» Given request
Identify each row below that contains the string "location", and copy every such row in full.

(Entries on locating words and elements)

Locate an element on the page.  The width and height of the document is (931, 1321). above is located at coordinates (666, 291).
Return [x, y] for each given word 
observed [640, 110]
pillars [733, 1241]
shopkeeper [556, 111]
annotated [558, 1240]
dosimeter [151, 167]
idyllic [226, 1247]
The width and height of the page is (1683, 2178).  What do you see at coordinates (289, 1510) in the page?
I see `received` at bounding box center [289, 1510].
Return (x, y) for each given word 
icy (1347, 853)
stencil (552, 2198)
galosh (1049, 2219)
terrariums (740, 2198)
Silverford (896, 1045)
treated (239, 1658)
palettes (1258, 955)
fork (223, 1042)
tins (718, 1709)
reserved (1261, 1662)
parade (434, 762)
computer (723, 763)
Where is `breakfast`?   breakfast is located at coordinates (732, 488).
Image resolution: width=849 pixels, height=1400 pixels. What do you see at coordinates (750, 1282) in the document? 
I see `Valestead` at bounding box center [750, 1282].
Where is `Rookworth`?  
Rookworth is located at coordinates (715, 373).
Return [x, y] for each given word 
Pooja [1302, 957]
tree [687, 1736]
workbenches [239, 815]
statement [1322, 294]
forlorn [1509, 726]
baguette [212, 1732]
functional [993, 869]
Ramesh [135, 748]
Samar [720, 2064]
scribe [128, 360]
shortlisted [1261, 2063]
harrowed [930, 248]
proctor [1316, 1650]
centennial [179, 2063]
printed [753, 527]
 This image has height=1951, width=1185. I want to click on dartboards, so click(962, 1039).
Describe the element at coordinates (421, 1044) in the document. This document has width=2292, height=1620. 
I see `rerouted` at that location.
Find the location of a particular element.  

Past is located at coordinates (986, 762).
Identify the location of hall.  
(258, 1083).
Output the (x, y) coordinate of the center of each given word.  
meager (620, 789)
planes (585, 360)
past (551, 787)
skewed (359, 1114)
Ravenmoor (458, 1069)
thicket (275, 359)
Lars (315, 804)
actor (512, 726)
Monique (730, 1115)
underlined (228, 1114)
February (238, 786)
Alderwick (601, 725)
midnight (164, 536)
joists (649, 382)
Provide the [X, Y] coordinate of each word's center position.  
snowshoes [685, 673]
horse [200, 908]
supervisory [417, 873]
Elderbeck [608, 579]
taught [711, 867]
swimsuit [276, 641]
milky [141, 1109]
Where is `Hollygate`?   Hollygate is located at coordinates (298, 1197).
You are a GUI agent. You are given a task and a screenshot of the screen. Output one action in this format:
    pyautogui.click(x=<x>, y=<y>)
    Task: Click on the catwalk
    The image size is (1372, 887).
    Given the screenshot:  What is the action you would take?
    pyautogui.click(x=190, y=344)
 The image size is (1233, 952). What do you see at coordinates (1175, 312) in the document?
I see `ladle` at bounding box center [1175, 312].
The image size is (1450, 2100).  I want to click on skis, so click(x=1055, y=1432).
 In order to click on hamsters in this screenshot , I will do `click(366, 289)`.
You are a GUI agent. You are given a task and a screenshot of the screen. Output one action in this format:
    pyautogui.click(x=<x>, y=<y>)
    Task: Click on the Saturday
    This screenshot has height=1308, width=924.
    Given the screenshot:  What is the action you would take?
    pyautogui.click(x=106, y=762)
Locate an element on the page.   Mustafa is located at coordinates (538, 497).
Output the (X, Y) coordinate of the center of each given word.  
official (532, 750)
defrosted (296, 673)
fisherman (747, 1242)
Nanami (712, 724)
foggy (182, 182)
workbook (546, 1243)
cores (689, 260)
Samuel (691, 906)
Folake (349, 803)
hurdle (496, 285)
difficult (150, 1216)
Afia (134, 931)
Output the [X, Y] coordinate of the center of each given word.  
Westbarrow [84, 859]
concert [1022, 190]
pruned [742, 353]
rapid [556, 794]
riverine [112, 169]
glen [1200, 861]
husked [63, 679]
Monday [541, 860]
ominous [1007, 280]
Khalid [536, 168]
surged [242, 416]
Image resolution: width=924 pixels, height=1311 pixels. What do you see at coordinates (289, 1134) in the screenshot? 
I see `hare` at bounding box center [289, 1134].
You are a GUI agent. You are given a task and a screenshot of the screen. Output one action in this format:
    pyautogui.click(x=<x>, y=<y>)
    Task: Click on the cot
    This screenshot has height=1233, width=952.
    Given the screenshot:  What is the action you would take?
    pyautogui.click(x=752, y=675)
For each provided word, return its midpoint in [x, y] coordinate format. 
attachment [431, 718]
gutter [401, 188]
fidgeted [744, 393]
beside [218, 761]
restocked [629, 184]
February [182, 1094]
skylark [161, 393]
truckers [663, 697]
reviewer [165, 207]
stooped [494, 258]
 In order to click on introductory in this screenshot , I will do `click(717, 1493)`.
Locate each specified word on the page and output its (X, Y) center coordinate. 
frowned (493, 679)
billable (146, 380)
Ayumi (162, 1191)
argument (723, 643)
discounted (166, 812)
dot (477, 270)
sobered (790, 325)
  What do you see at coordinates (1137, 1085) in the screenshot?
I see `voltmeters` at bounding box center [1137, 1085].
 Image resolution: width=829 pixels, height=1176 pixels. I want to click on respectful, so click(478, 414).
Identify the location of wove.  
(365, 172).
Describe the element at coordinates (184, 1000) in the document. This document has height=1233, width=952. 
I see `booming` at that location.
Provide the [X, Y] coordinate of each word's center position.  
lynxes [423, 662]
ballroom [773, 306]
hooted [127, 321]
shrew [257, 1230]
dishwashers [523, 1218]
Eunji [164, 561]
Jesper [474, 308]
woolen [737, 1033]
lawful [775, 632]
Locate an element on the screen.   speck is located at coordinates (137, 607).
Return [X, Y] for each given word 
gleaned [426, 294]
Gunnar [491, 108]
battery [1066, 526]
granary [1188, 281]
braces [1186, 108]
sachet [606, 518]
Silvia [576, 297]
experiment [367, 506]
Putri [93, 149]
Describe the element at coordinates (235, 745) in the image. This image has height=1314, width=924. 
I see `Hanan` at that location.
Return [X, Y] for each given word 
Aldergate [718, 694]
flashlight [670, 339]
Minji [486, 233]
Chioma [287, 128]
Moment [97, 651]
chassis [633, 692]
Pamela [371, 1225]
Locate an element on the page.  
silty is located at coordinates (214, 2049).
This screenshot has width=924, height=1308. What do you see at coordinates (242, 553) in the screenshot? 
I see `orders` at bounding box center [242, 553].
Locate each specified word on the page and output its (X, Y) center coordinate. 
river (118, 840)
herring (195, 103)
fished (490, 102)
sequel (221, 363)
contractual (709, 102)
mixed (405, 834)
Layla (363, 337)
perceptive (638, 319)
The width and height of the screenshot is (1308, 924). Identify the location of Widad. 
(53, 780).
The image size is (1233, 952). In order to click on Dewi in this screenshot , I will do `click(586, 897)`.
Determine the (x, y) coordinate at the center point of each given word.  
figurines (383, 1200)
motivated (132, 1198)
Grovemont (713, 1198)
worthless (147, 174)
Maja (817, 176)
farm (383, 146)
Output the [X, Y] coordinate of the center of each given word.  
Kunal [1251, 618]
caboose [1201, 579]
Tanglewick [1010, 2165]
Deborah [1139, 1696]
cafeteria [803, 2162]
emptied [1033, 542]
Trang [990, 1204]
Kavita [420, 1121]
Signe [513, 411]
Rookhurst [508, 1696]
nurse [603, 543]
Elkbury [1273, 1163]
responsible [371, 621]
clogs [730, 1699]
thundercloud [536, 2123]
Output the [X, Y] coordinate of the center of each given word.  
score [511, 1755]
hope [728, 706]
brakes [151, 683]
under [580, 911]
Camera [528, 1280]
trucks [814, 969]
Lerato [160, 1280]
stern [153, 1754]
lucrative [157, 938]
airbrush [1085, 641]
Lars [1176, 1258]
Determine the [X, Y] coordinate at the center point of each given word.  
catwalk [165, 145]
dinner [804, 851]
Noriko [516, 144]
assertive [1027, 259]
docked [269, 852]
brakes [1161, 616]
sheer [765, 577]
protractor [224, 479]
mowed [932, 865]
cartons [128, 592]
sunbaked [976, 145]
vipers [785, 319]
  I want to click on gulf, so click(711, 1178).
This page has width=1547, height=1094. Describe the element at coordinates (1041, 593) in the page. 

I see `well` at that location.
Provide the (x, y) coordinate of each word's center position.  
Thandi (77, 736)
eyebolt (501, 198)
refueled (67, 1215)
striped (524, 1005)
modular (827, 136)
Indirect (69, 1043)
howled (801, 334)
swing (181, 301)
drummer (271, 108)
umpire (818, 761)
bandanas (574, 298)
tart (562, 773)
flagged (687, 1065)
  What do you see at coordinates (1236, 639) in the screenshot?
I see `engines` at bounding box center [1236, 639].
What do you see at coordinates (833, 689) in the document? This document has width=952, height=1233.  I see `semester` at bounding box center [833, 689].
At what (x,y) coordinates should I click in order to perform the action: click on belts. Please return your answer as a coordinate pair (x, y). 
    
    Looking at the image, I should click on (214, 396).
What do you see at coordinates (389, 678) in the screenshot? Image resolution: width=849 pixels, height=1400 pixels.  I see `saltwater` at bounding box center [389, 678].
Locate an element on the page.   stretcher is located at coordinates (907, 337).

» The result
I see `rerouted` at that location.
Find the location of a particular element.  
Identify the location of hall.  
Identify the location of wove.  
I see `booming` at that location.
I see `Hanan` at that location.
The width and height of the screenshot is (1308, 924). Identify the location of Widad. 
I see `well` at that location.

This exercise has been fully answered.